Your task is to return the listing below word for word, without any of its images.

--- Data shown Enclosed Below ---

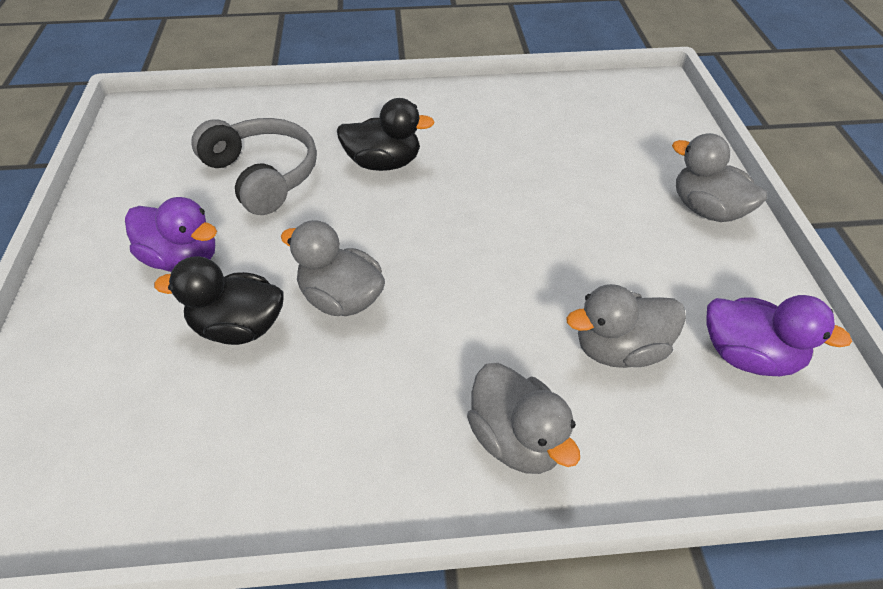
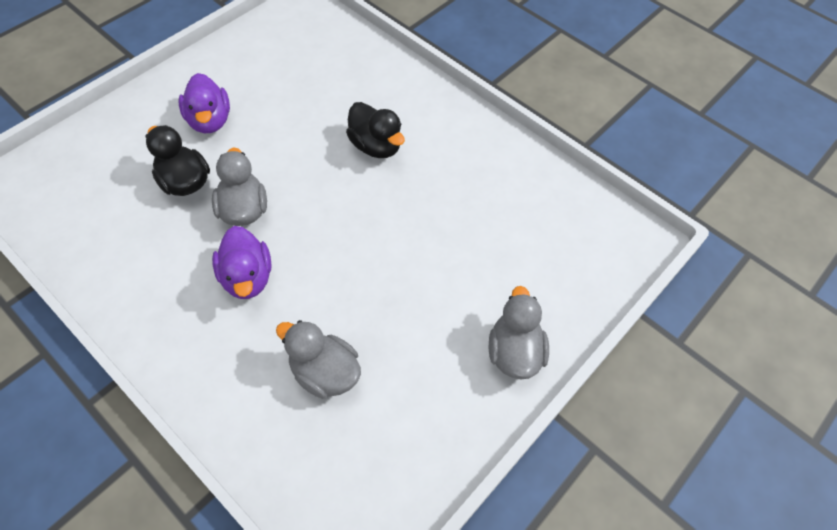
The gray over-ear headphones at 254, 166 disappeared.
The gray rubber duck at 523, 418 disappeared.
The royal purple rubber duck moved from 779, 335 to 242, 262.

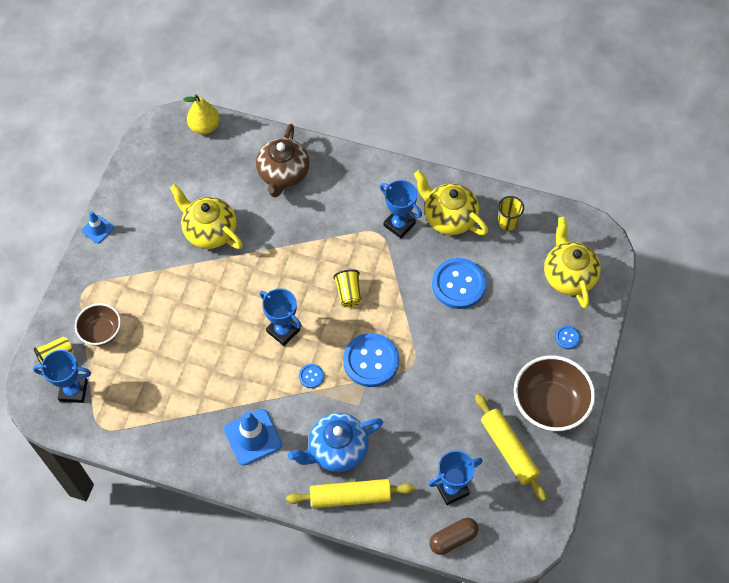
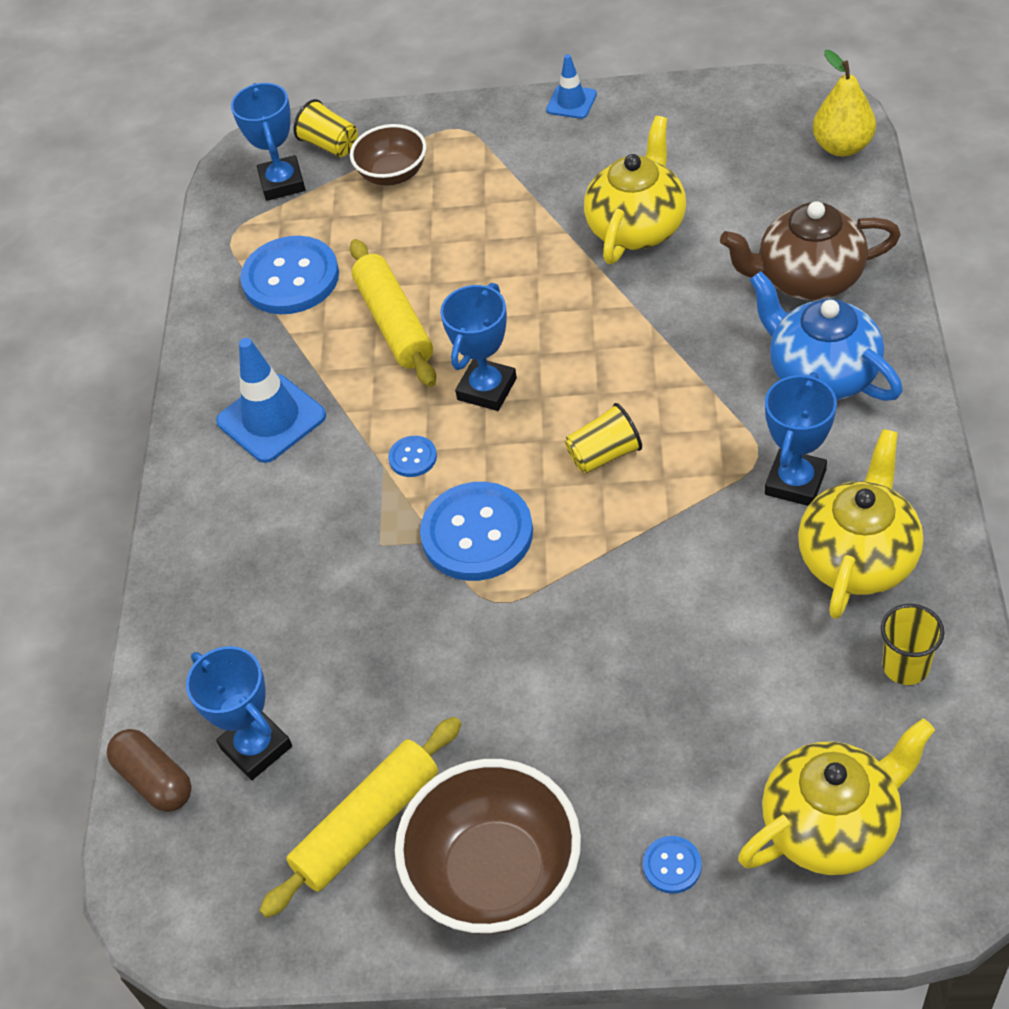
The yellow dough roller moved from 350, 493 to 393, 313.
The royal blue teapot moved from 335, 442 to 826, 336.
The royal blue shirt button moved from 459, 283 to 289, 275.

--- End of Enclosed Data shown ---

Completed task:
The gray over-ear headphones at 254, 166 disappeared.
The gray rubber duck at 523, 418 disappeared.
The royal purple rubber duck moved from 779, 335 to 242, 262.

The yellow dough roller moved from 350, 493 to 393, 313.
The royal blue teapot moved from 335, 442 to 826, 336.
The royal blue shirt button moved from 459, 283 to 289, 275.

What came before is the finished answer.